▸ **INSTRUCTION**
A single number is the answer here: how many lines of the entries contain "hammer"?

┌────────

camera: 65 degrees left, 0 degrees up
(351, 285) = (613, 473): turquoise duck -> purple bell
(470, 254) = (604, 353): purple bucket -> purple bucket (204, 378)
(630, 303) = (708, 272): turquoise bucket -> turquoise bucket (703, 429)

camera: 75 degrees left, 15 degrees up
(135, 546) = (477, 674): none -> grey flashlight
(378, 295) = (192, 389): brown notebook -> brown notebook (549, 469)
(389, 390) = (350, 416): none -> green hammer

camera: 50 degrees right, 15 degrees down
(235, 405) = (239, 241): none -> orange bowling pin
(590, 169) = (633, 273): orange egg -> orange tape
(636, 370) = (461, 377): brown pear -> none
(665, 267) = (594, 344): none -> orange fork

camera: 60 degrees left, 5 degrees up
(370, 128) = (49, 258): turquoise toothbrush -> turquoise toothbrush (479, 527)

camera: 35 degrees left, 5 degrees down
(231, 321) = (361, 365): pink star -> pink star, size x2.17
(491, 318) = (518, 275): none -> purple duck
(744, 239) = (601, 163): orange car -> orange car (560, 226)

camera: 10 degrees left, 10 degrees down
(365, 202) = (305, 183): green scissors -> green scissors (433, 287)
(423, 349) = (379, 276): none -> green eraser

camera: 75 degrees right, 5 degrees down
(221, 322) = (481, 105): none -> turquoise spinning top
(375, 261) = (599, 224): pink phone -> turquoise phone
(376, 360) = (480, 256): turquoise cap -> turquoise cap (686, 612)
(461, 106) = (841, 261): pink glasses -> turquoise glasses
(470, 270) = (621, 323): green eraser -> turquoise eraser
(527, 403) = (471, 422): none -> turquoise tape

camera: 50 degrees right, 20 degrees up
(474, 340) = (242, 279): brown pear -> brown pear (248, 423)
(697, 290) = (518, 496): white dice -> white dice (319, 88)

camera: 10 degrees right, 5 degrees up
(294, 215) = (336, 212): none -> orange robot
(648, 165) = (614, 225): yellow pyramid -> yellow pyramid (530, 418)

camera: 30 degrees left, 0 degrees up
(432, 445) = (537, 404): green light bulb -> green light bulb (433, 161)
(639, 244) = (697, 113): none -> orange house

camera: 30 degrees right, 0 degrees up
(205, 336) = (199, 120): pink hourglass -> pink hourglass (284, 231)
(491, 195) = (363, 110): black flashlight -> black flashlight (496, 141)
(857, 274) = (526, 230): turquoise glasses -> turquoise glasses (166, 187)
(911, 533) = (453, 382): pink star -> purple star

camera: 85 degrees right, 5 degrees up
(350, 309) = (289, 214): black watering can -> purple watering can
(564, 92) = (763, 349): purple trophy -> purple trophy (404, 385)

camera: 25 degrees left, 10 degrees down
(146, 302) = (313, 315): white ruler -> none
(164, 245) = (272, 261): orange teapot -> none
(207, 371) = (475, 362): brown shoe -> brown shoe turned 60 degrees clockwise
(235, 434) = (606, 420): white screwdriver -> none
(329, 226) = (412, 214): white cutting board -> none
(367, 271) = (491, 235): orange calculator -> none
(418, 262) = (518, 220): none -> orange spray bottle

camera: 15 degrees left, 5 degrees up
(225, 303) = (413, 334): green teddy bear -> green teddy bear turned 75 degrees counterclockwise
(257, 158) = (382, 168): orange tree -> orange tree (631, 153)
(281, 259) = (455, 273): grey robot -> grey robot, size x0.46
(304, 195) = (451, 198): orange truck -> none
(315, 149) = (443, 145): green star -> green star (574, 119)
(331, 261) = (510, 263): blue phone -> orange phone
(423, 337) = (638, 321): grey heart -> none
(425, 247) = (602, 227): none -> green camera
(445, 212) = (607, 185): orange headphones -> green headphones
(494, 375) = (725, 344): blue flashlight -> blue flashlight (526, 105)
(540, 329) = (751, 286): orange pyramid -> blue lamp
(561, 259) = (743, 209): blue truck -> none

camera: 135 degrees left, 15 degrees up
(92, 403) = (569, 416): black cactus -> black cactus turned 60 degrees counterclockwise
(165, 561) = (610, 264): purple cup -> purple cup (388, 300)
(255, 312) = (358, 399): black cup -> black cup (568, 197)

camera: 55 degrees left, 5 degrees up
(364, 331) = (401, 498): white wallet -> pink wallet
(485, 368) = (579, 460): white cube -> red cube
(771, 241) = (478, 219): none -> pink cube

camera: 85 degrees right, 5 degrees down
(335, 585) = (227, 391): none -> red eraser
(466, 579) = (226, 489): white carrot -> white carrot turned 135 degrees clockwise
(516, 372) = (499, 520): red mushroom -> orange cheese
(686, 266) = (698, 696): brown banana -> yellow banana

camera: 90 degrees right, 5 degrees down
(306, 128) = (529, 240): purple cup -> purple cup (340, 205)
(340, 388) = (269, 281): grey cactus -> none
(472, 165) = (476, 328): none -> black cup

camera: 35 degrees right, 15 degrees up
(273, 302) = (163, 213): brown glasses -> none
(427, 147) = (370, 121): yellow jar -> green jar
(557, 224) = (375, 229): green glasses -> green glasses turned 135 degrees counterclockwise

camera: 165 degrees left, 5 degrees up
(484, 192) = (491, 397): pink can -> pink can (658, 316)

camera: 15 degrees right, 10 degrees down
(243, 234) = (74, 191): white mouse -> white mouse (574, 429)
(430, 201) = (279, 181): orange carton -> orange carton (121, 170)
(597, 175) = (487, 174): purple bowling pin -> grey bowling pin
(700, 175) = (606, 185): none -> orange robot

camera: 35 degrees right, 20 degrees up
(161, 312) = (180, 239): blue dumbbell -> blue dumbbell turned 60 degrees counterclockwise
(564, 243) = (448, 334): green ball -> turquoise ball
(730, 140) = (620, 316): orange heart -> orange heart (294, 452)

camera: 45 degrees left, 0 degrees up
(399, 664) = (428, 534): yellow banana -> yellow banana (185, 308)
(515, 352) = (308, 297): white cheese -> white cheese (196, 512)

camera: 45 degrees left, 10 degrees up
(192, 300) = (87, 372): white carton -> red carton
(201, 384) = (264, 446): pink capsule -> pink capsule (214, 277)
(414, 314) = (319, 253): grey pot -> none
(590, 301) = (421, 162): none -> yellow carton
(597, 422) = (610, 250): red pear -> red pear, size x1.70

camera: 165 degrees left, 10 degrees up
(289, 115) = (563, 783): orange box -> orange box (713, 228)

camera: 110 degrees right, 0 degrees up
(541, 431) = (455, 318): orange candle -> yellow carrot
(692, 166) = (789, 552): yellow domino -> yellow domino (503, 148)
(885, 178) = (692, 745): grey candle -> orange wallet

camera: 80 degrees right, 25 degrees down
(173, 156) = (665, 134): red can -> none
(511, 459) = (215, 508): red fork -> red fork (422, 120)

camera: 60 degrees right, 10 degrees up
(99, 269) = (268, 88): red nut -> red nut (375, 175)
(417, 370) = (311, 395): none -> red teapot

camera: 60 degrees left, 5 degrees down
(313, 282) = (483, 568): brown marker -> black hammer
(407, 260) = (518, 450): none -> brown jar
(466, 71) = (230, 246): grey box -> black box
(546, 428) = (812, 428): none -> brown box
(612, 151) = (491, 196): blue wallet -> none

└────────

▸ **WRITTEN SOLUTION**
2